An exact copy of the lines from the one containing "C208: none -> 33uF (COM, N010)" through the final line of the records is the only acceptable answer.

Excerpted data START

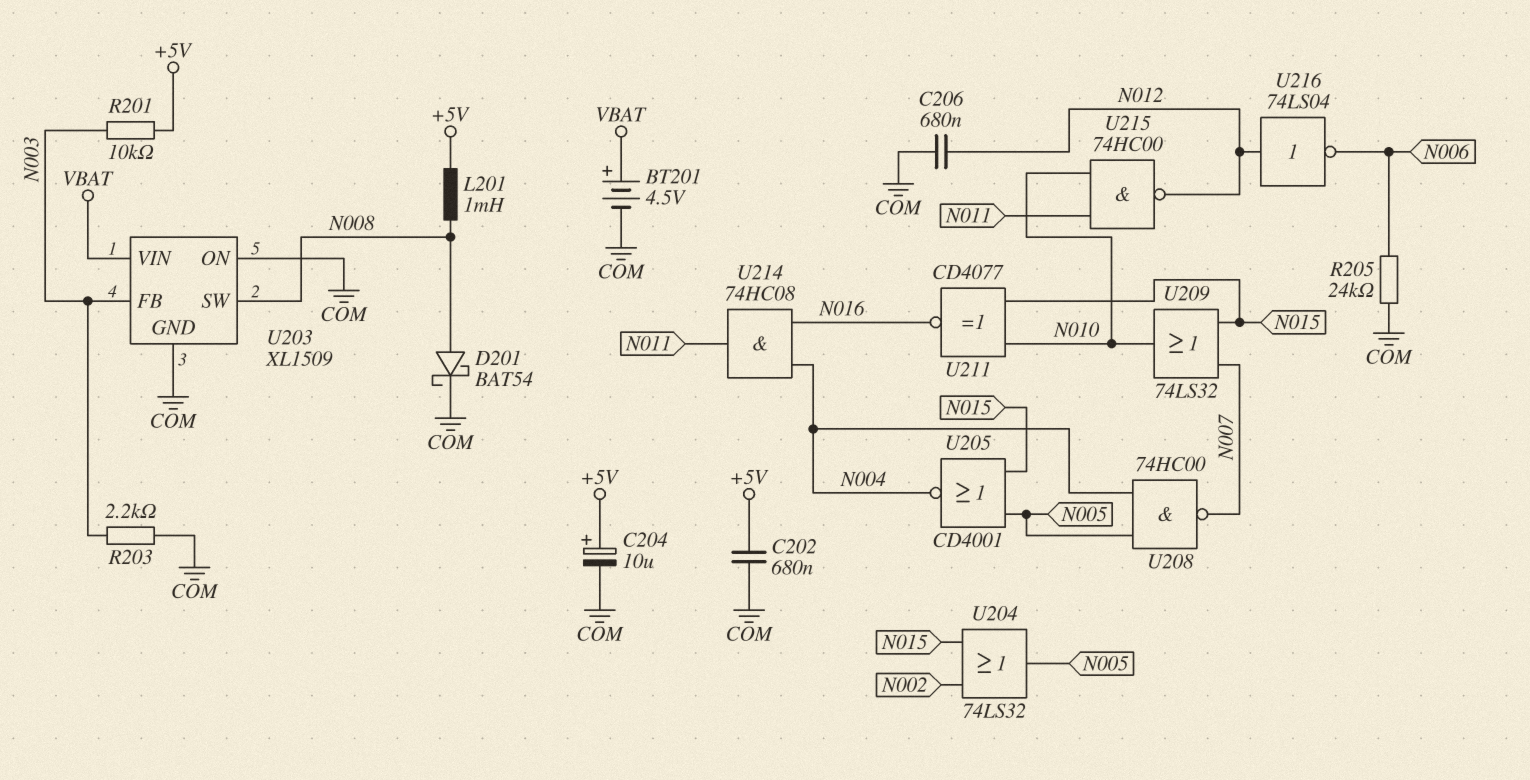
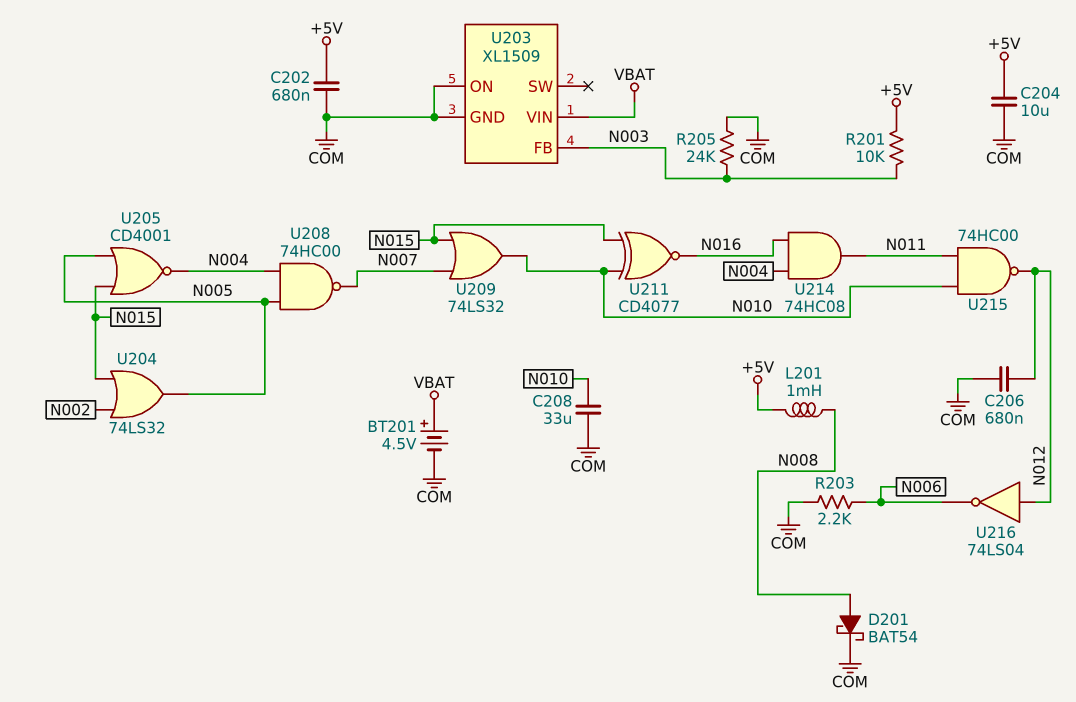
C204: 10uF (plus +5V, minus COM) -> 10uF (+5V, COM)
C208: none -> 33uF (COM, N010)
R203: 2.2k (COM, N003) -> 2.2k (COM, N006)
R205: 24k (COM, N006) -> 24k (COM, N003)
U203 pin SW: N008 -> none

Excerpted data END

Task answer:
C208: none -> 33uF (COM, N010)
R203: 2.2k (COM, N003) -> 2.2k (COM, N006)
R205: 24k (COM, N006) -> 24k (COM, N003)
U203 pin SW: N008 -> none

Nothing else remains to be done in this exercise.